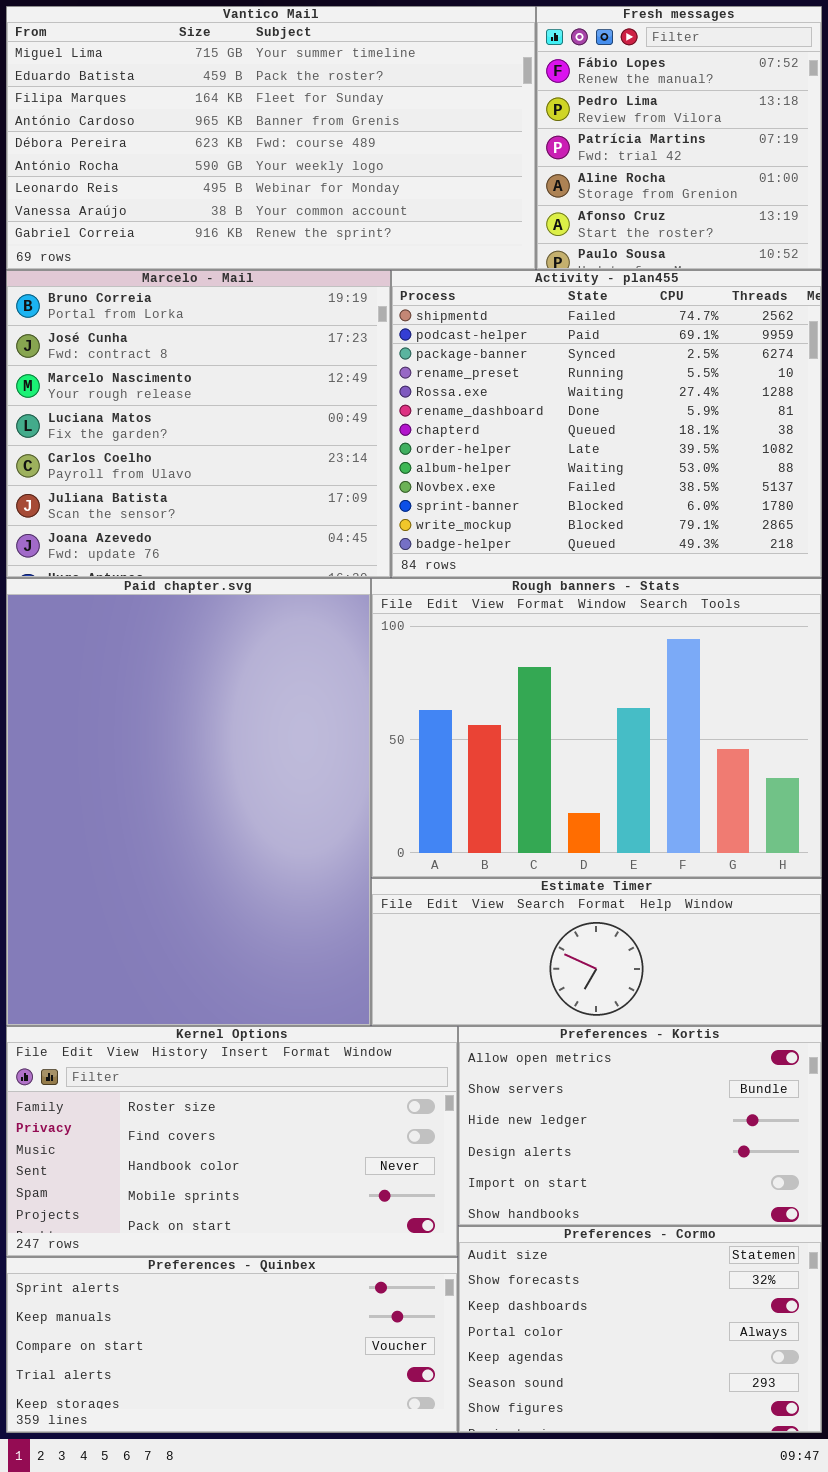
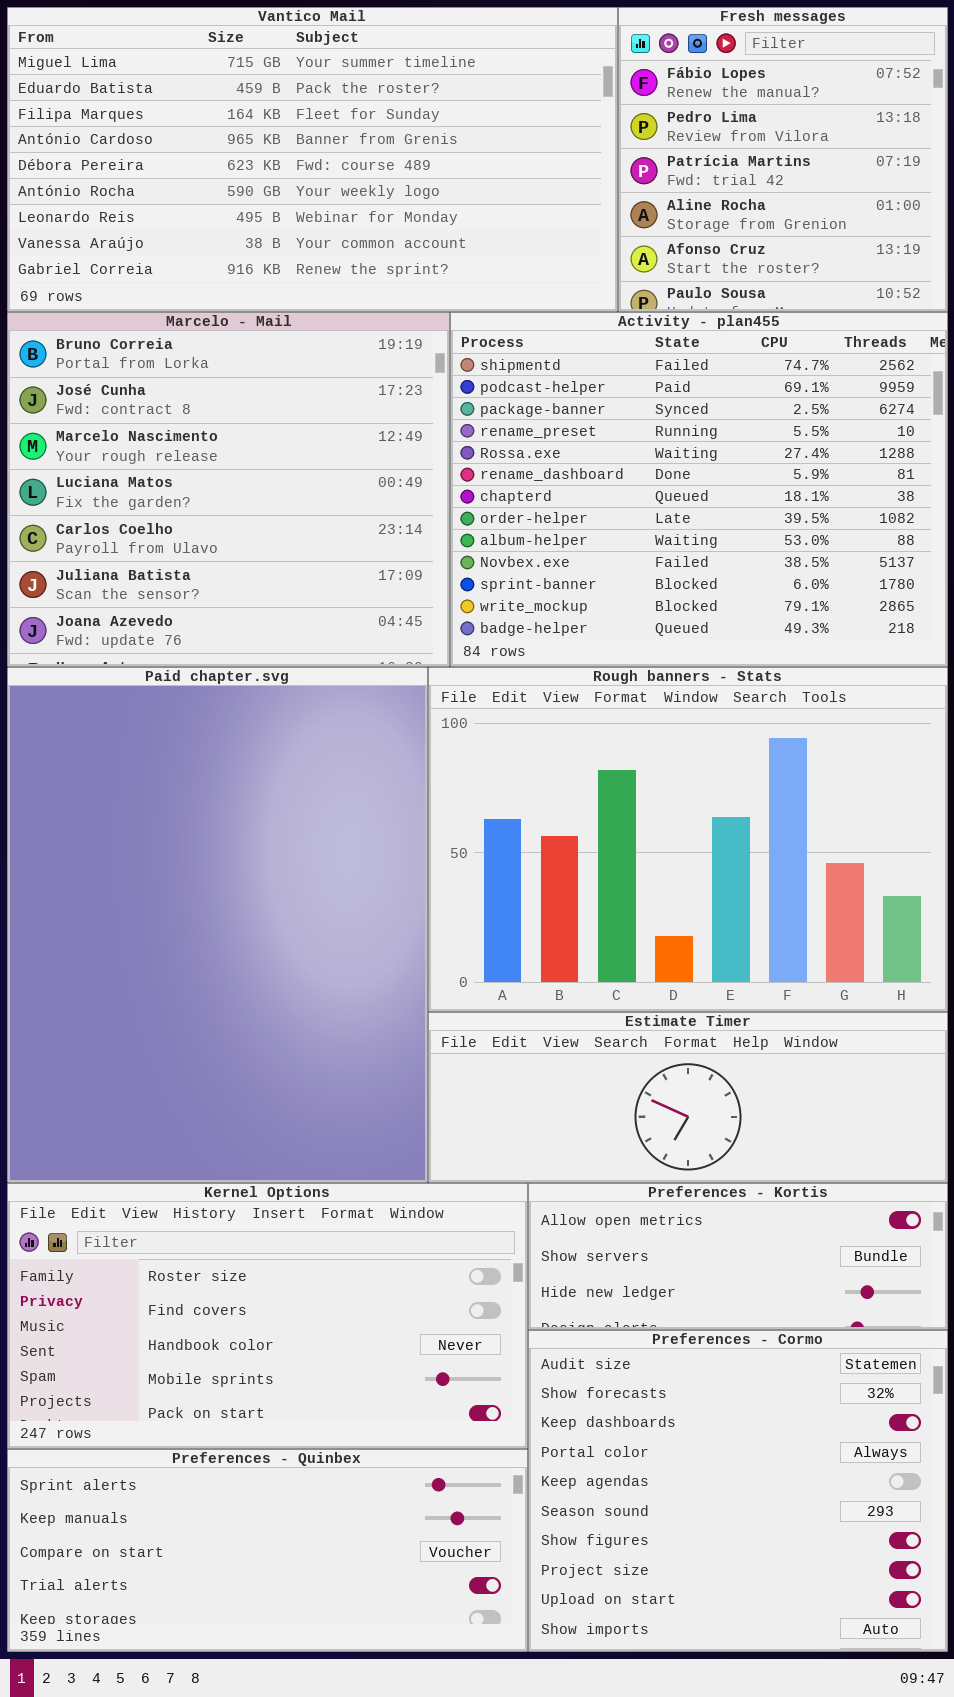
Preferences - Kortis: [458,1026,822,1226] -> [528,1183,948,1330], resized
Preferences - Cormo: [458,1226,822,1433] -> [528,1330,948,1652], resized

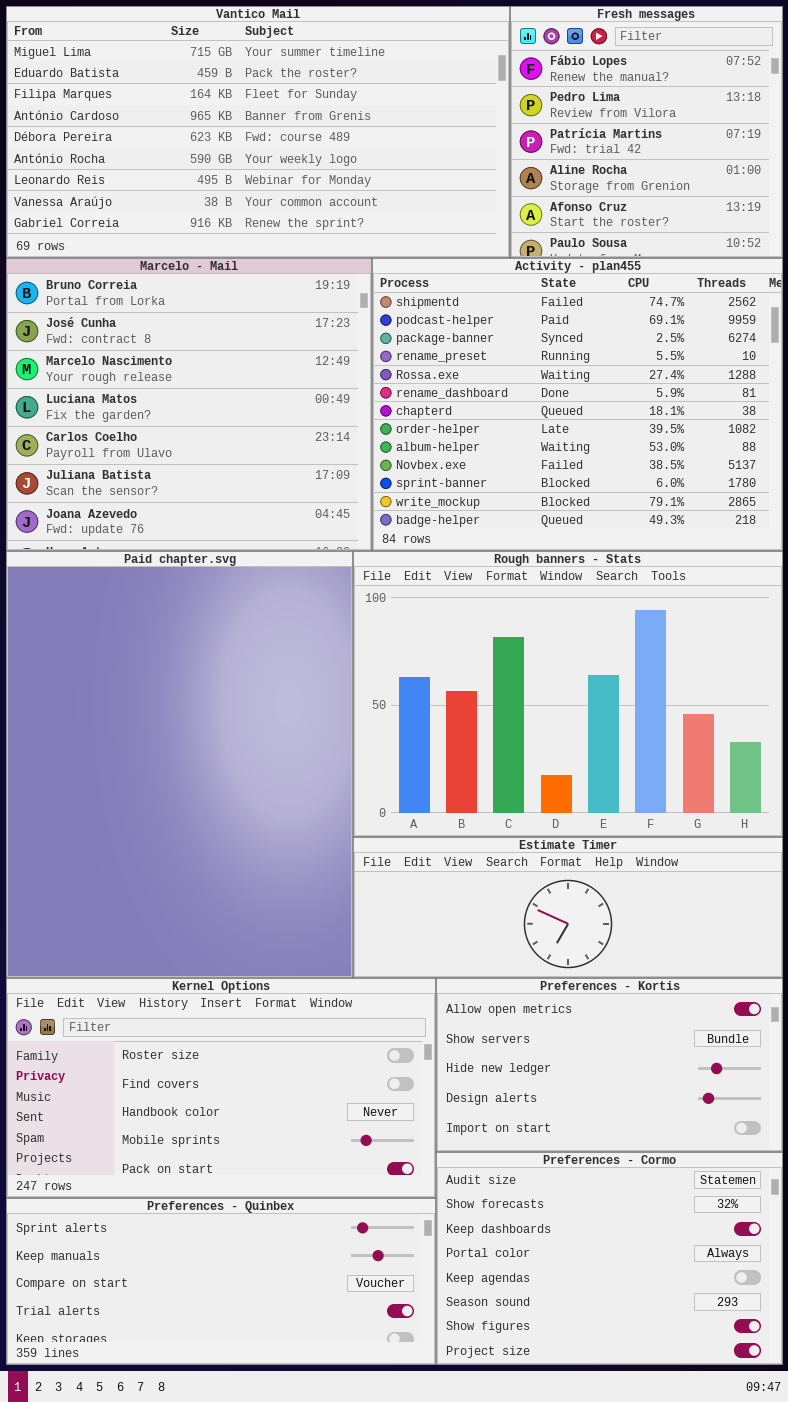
Preferences - Kortis: [528,1183,948,1330] -> [436,978,783,1152], resized
Preferences - Cormo: [528,1330,948,1652] -> [436,1152,783,1365], resized

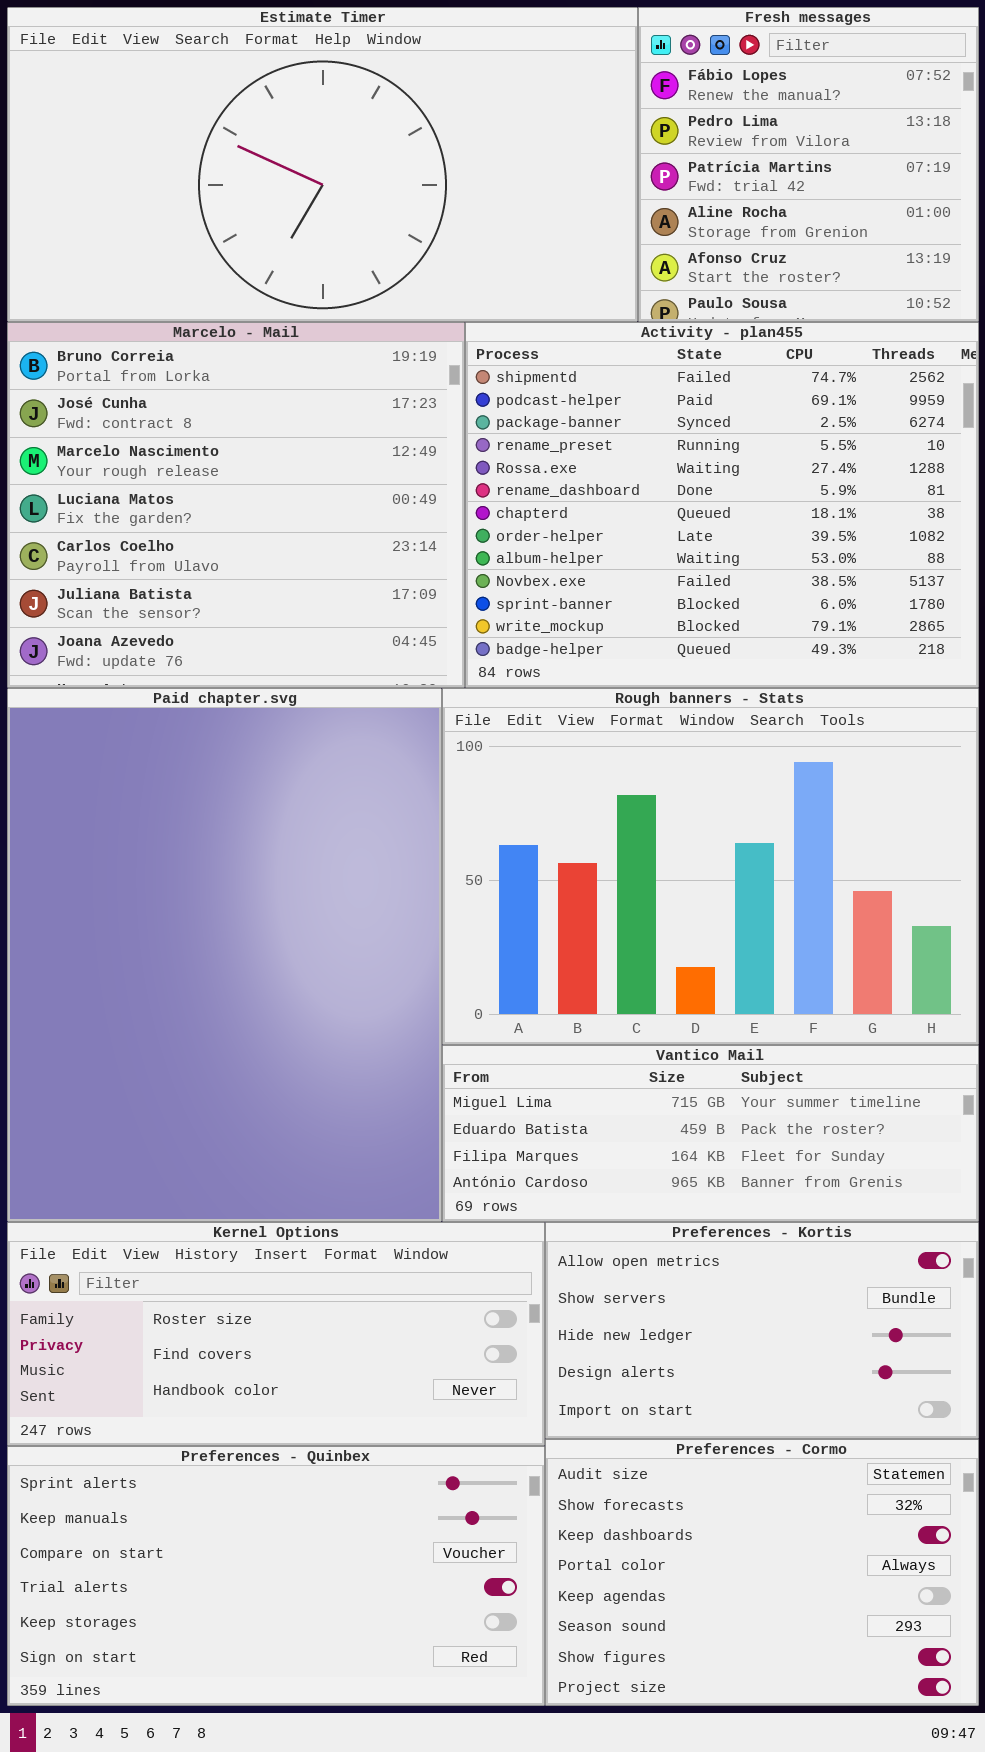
Vantico Mail: [6,6,510,258] -> [442,1045,979,1222], moved, resized
Estimate Timer: [353,837,783,978] -> [7,7,638,322], moved, resized
Kernel Options: [6,978,436,1198] -> [7,1222,545,1446], resized
Preferences - Quinbex: [6,1198,436,1365] -> [7,1446,545,1706], resized

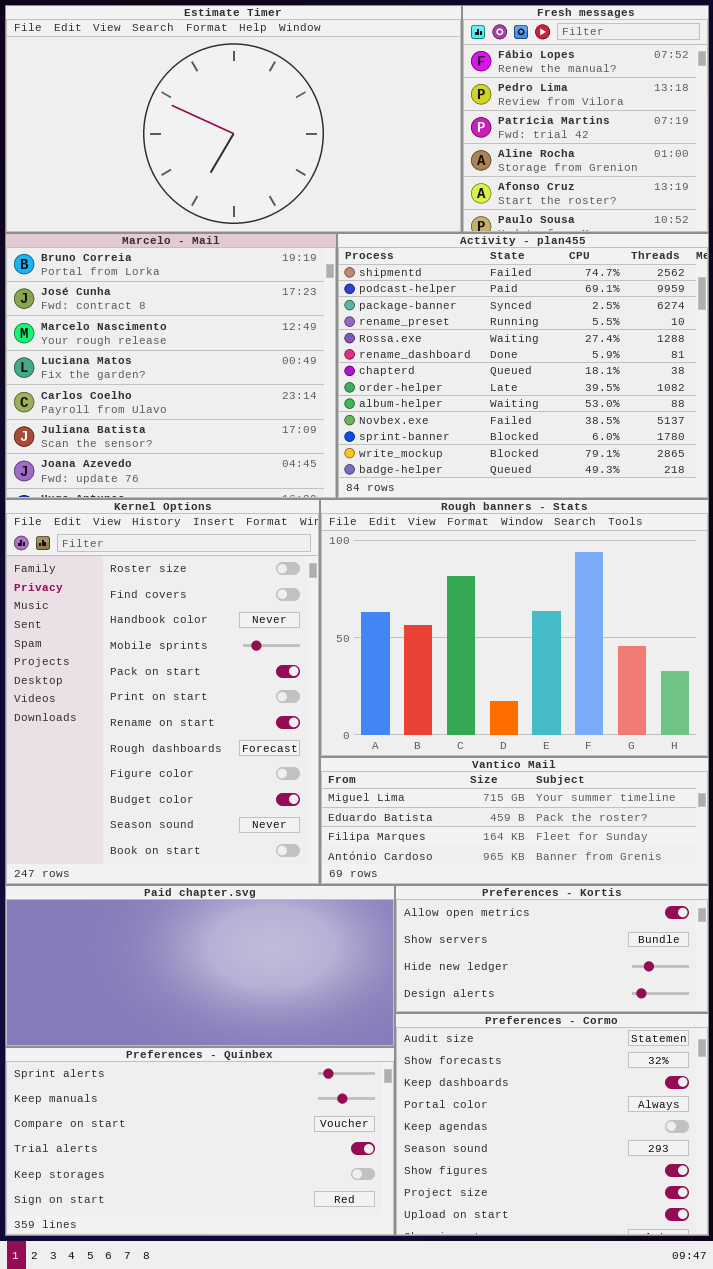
Paid chapter.svg: [7,688,442,1222] -> [5,885,395,1047], moved, resized
Kernel Options: [7,1222,545,1446] -> [5,499,320,885], moved, resized
Preferences - Kortis: [545,1222,979,1439] -> [395,885,709,1013], resized
Preferences - Cormo: [545,1439,979,1706] -> [395,1013,709,1236], resized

▸ **Work to be completed**
Only the stretch of lines that begins with the one holding "Preferences - Kortis: [545,1222,979,1439]" and ends with the last line above belongs in the answer; please write it out exactly.

▸ **Response**
Preferences - Kortis: [545,1222,979,1439] -> [395,885,709,1013], resized
Preferences - Cormo: [545,1439,979,1706] -> [395,1013,709,1236], resized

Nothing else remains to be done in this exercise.